Instructions to follow: Given the material below, return only the lines starting at the line with "yellow pot: 8 -> 7" and ending at the line with "red phone: 4 -> 7", exactly as they appear.

Excerpted records section start

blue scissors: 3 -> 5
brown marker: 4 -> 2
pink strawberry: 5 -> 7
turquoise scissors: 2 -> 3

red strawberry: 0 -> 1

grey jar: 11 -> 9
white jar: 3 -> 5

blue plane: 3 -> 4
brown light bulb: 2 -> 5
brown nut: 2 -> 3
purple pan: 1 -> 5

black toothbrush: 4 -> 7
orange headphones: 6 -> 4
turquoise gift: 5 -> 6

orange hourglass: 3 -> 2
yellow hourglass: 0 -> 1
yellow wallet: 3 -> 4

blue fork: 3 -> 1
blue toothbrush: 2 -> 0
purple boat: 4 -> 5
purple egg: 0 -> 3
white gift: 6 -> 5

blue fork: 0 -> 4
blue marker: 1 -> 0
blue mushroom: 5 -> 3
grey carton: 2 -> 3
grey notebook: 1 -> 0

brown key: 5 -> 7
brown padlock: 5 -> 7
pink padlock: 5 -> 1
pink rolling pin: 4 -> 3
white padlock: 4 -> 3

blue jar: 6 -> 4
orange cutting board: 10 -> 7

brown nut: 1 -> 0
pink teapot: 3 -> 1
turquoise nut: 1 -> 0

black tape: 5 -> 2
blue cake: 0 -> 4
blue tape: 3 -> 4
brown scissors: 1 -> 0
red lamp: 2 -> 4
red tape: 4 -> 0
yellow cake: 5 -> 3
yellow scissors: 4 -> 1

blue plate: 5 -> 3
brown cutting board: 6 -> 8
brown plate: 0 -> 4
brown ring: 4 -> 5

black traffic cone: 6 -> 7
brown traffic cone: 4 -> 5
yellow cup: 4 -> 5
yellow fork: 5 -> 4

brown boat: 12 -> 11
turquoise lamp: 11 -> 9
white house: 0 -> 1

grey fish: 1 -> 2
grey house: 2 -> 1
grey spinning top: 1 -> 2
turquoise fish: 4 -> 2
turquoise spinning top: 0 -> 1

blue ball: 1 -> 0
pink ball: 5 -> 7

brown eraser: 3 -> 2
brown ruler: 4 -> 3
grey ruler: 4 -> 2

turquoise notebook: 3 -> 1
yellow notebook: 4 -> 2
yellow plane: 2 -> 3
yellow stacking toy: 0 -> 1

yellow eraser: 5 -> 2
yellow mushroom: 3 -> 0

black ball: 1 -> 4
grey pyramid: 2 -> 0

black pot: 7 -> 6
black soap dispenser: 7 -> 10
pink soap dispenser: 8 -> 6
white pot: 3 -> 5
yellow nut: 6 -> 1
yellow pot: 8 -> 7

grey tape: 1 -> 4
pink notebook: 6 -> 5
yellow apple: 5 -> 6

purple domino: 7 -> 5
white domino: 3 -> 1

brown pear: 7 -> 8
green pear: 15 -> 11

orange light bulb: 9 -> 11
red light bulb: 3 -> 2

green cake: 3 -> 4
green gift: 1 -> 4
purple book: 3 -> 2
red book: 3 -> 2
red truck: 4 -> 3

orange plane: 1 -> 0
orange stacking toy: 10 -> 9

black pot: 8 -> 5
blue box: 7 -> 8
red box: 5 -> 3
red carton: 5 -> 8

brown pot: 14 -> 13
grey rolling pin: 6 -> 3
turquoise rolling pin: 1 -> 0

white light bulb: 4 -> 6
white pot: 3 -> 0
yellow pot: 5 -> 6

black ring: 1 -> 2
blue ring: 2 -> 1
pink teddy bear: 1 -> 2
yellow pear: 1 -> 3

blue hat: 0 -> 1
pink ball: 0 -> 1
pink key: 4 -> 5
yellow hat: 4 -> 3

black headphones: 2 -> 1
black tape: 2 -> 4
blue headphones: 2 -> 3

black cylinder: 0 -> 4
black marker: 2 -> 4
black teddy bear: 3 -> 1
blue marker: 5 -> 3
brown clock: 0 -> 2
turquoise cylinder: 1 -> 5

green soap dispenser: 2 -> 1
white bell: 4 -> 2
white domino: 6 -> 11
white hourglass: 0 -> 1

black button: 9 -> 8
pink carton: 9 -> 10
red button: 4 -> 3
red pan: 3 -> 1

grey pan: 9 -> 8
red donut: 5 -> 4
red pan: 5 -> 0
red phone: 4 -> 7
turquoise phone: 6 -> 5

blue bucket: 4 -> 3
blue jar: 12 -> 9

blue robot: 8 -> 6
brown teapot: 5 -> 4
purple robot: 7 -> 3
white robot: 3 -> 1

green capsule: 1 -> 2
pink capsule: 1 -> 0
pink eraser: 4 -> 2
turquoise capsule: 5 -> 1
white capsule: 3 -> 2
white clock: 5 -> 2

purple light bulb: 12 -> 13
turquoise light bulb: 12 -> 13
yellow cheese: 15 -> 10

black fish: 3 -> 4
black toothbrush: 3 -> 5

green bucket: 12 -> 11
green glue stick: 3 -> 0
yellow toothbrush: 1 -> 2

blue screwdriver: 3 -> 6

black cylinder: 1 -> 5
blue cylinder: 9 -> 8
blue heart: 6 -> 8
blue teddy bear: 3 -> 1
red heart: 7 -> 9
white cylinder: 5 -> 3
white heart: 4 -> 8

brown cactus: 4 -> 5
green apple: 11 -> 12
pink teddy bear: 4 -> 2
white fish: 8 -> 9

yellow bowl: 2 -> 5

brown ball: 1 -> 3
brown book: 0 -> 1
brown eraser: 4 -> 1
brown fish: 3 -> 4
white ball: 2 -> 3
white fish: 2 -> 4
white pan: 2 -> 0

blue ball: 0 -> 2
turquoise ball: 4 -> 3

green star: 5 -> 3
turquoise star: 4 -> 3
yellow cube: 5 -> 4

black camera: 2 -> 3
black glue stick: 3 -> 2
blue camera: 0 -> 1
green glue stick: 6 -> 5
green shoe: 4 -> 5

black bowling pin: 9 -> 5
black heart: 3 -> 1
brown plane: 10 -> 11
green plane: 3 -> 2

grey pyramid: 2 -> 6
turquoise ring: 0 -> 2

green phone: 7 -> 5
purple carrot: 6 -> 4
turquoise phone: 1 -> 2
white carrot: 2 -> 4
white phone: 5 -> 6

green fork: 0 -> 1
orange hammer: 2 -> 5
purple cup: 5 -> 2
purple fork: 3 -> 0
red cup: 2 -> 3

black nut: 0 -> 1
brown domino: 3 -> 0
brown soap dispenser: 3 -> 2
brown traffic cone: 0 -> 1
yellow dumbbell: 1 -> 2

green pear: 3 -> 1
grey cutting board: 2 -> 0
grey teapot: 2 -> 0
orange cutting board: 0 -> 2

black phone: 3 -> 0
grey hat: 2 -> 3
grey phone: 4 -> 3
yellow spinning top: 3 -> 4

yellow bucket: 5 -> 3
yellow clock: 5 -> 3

Excerpted records section end

Completed exercise:
yellow pot: 8 -> 7

grey tape: 1 -> 4
pink notebook: 6 -> 5
yellow apple: 5 -> 6

purple domino: 7 -> 5
white domino: 3 -> 1

brown pear: 7 -> 8
green pear: 15 -> 11

orange light bulb: 9 -> 11
red light bulb: 3 -> 2

green cake: 3 -> 4
green gift: 1 -> 4
purple book: 3 -> 2
red book: 3 -> 2
red truck: 4 -> 3

orange plane: 1 -> 0
orange stacking toy: 10 -> 9

black pot: 8 -> 5
blue box: 7 -> 8
red box: 5 -> 3
red carton: 5 -> 8

brown pot: 14 -> 13
grey rolling pin: 6 -> 3
turquoise rolling pin: 1 -> 0

white light bulb: 4 -> 6
white pot: 3 -> 0
yellow pot: 5 -> 6

black ring: 1 -> 2
blue ring: 2 -> 1
pink teddy bear: 1 -> 2
yellow pear: 1 -> 3

blue hat: 0 -> 1
pink ball: 0 -> 1
pink key: 4 -> 5
yellow hat: 4 -> 3

black headphones: 2 -> 1
black tape: 2 -> 4
blue headphones: 2 -> 3

black cylinder: 0 -> 4
black marker: 2 -> 4
black teddy bear: 3 -> 1
blue marker: 5 -> 3
brown clock: 0 -> 2
turquoise cylinder: 1 -> 5

green soap dispenser: 2 -> 1
white bell: 4 -> 2
white domino: 6 -> 11
white hourglass: 0 -> 1

black button: 9 -> 8
pink carton: 9 -> 10
red button: 4 -> 3
red pan: 3 -> 1

grey pan: 9 -> 8
red donut: 5 -> 4
red pan: 5 -> 0
red phone: 4 -> 7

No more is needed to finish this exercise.